Task instructions → In the data below, which lines hold the word "width"? Copy them.

----------------------------------------

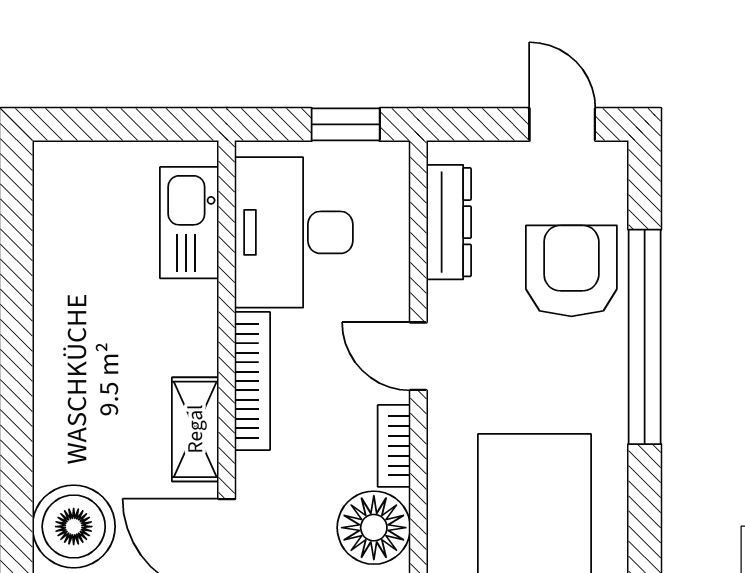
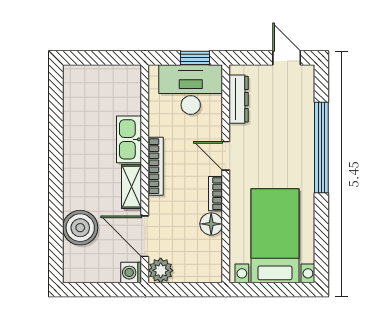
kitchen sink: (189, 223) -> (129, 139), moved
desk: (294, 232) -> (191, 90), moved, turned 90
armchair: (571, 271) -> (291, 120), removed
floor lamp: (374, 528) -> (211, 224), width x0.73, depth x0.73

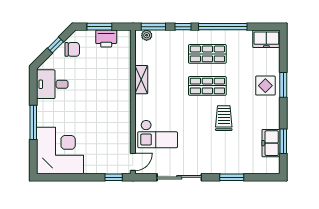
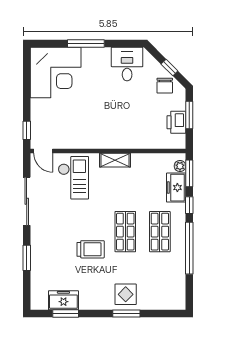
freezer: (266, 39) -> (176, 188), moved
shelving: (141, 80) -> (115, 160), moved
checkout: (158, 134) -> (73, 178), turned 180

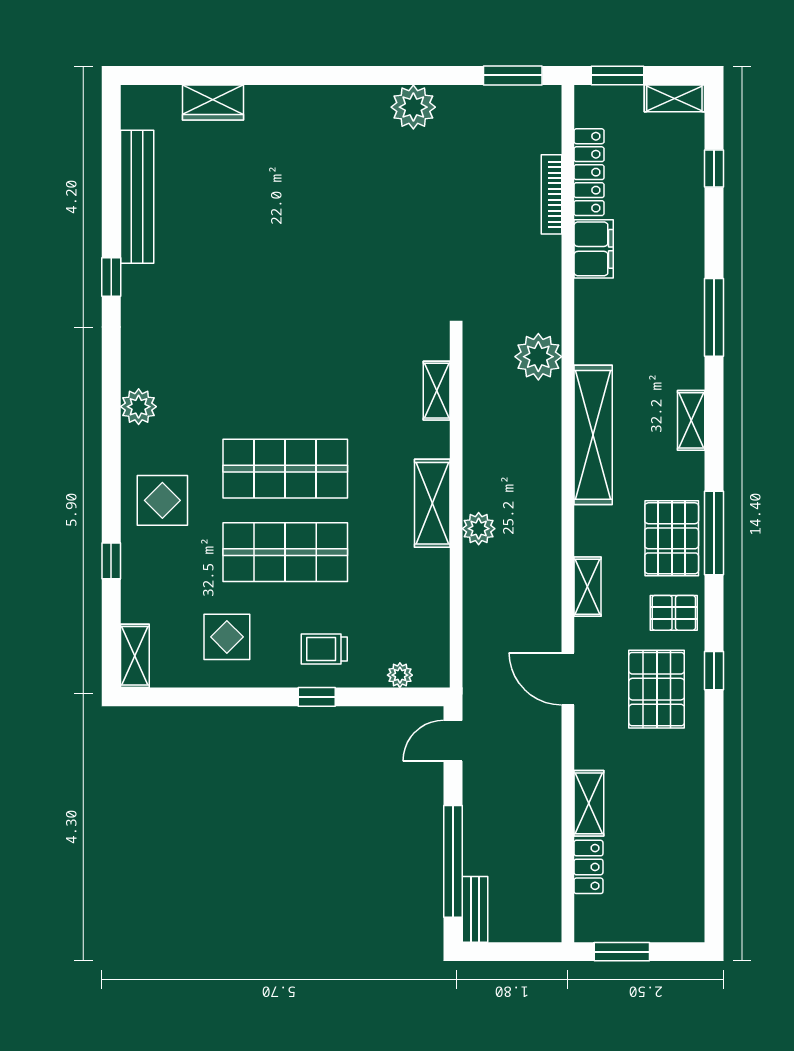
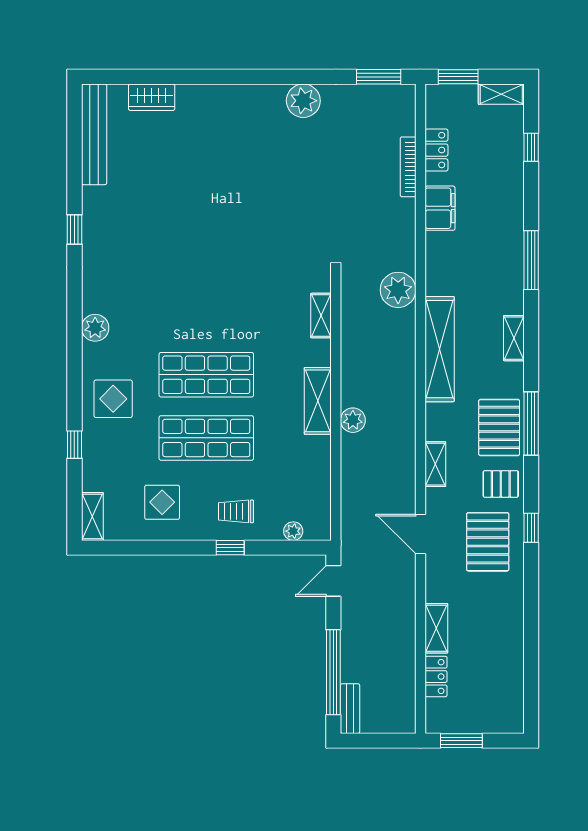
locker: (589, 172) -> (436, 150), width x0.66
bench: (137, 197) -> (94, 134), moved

----------------------------------------

Solution to this exercise →
floor lamp: (374, 528) -> (211, 224), width x0.73, depth x0.73
locker: (589, 172) -> (436, 150), width x0.66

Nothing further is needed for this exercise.